═══ Records for this task

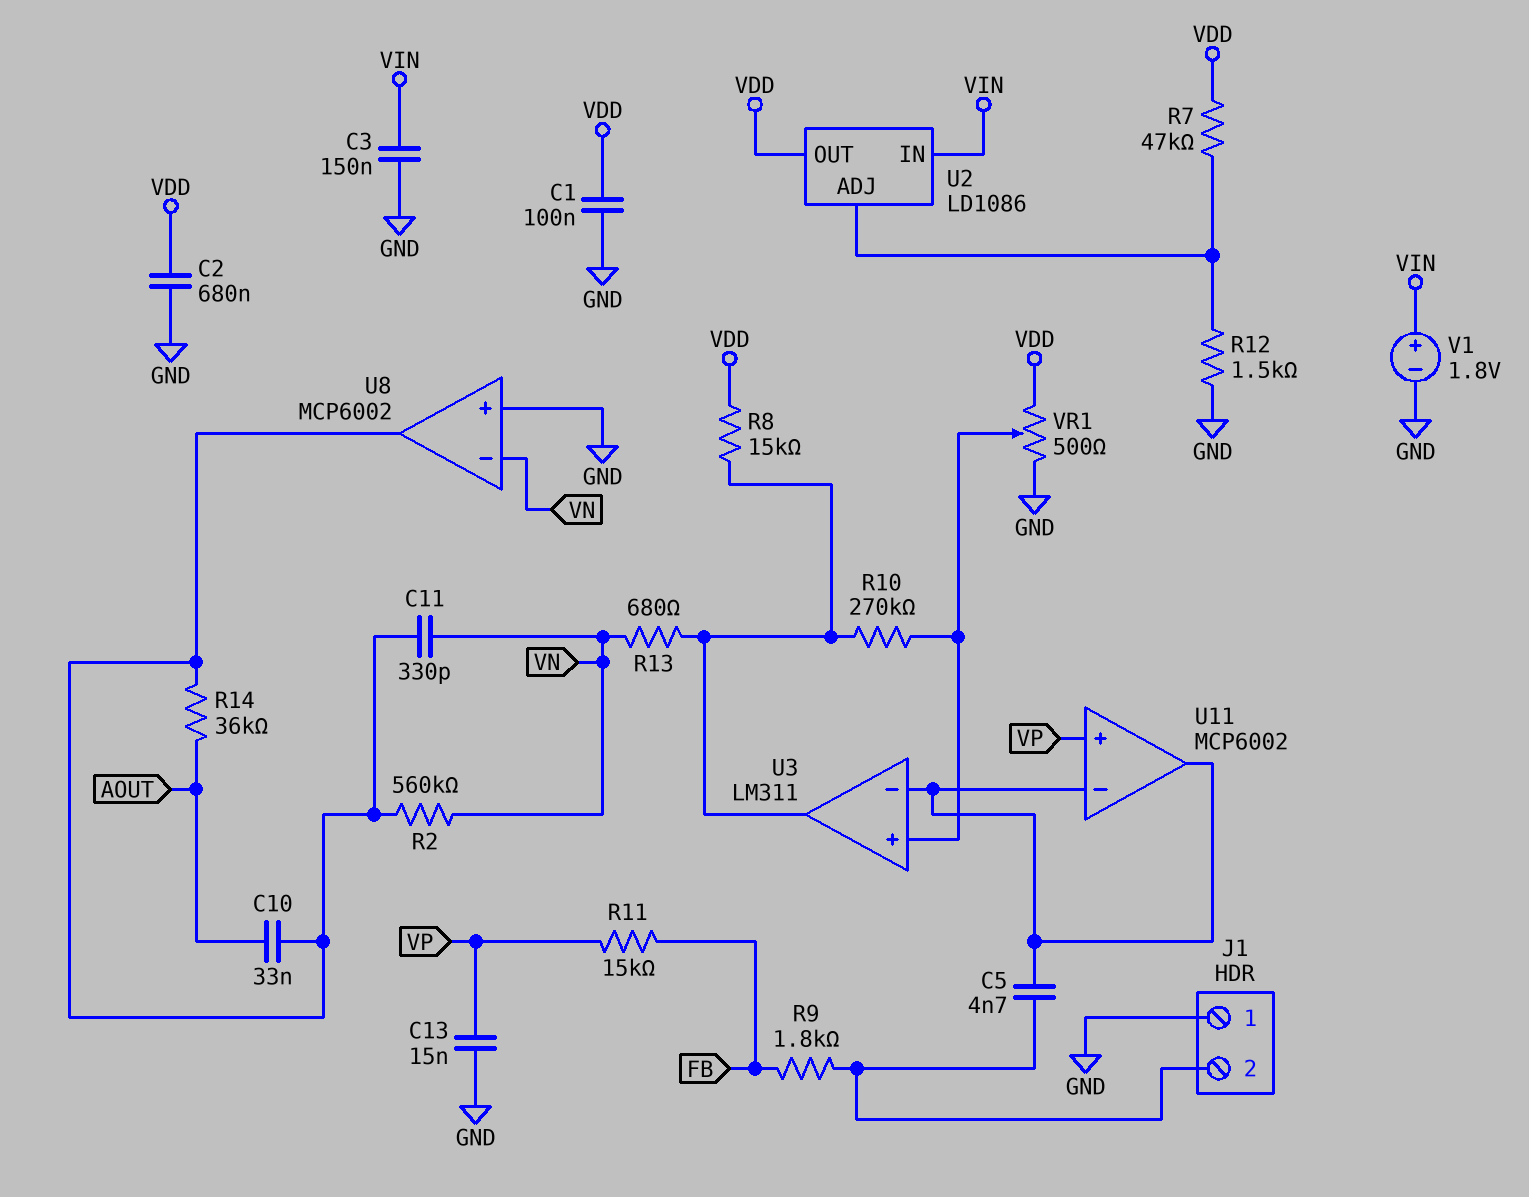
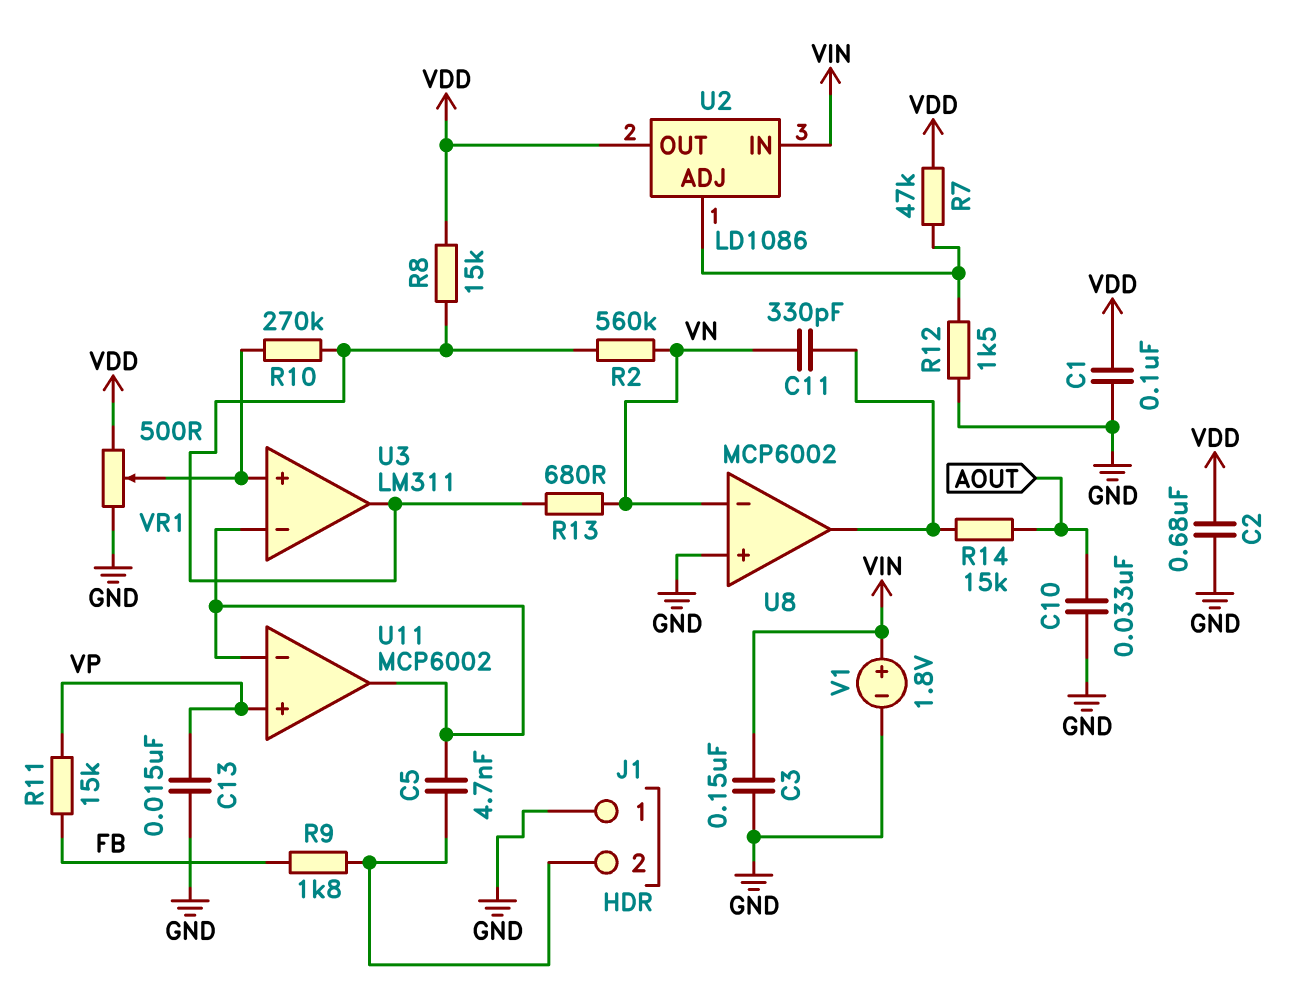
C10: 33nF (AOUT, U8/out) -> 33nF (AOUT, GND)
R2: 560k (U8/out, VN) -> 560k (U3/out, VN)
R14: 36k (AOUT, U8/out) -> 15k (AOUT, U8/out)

══════
═══ Records for this task

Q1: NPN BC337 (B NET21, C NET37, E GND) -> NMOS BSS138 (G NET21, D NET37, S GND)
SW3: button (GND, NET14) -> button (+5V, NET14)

══════
═══ Records for this task

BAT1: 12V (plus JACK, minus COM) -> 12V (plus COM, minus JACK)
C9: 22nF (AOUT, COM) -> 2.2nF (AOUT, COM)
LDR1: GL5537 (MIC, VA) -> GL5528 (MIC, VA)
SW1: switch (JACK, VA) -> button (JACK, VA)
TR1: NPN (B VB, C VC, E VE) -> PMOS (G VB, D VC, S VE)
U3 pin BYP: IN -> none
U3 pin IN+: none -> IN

══════

**Problem to work on:** Return, unchanged, the run of lines above that opens with the line containing "R2: 560k (U8/out, VN) -> 560k (U3/out, VN)" and closes with the line containing "R14: 36k (AOUT, U8/out) -> 15k (AOUT, U8/out)". Include both.

**Answer to the problem:**
R2: 560k (U8/out, VN) -> 560k (U3/out, VN)
R14: 36k (AOUT, U8/out) -> 15k (AOUT, U8/out)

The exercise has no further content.